In the entries that follow, how many lines include the string "DGND"? The answer is the number only.

[[ EXERCISE INPUT open ]]

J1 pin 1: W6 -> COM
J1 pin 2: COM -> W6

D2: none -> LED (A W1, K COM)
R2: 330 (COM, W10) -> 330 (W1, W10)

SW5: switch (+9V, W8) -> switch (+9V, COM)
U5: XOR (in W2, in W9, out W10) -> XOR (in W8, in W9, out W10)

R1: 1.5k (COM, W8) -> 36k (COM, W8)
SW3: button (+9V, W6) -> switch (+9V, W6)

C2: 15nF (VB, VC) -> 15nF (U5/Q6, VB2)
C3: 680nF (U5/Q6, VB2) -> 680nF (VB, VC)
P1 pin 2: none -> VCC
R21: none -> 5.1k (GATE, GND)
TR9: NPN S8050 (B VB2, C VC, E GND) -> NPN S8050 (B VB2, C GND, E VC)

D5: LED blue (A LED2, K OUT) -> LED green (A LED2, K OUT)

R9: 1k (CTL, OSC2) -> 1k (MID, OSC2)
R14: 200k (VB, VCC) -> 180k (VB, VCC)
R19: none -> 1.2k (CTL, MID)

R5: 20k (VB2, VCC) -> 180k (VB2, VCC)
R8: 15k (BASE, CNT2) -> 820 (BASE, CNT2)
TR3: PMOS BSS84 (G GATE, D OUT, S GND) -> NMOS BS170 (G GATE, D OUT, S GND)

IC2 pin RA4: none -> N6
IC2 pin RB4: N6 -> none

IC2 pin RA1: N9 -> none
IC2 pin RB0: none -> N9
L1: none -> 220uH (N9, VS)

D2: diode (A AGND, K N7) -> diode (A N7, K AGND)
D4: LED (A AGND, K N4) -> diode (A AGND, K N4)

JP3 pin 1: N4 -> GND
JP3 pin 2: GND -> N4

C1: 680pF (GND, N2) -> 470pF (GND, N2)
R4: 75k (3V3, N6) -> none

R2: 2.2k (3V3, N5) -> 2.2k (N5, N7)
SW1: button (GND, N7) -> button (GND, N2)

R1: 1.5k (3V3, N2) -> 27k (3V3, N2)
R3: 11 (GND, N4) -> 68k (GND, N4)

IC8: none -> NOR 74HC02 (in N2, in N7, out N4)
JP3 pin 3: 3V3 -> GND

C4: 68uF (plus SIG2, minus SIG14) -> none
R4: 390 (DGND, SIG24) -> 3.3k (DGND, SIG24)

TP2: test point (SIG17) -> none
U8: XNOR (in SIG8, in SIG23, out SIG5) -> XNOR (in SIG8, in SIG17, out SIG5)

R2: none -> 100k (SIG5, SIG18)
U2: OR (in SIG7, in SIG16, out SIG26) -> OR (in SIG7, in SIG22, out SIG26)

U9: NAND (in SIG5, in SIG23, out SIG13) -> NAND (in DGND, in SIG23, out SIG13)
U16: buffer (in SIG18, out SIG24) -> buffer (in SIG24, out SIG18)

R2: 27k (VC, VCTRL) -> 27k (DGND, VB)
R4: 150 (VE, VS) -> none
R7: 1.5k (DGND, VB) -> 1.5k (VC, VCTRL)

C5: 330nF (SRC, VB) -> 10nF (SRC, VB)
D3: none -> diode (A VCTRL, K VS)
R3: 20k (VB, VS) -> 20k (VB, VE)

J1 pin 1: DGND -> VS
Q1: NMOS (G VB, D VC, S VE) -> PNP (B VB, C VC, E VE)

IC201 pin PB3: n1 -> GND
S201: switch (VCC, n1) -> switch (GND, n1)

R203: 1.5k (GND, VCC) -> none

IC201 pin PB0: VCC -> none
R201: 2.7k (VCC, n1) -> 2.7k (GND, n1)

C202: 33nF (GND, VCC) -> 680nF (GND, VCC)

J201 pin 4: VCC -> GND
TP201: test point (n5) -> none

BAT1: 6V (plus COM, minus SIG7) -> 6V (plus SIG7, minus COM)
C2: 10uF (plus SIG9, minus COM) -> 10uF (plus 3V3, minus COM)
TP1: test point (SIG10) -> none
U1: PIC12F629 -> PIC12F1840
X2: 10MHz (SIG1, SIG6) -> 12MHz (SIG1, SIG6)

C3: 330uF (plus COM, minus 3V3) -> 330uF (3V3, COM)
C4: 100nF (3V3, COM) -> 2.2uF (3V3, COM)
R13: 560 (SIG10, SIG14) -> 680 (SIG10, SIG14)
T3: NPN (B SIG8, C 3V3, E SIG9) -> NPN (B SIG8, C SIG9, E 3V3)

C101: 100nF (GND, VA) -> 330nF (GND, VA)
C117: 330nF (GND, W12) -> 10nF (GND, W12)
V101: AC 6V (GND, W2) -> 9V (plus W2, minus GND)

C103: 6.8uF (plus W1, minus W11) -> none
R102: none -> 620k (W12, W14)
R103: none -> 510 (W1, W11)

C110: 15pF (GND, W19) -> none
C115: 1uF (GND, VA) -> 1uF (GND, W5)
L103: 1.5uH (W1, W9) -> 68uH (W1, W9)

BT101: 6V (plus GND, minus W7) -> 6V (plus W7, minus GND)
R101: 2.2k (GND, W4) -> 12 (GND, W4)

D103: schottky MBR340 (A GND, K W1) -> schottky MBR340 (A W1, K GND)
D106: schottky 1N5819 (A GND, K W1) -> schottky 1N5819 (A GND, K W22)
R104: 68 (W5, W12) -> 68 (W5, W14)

[[ EXERCISE INPUT closed ]]

**SOLVED EXERCISE:** 5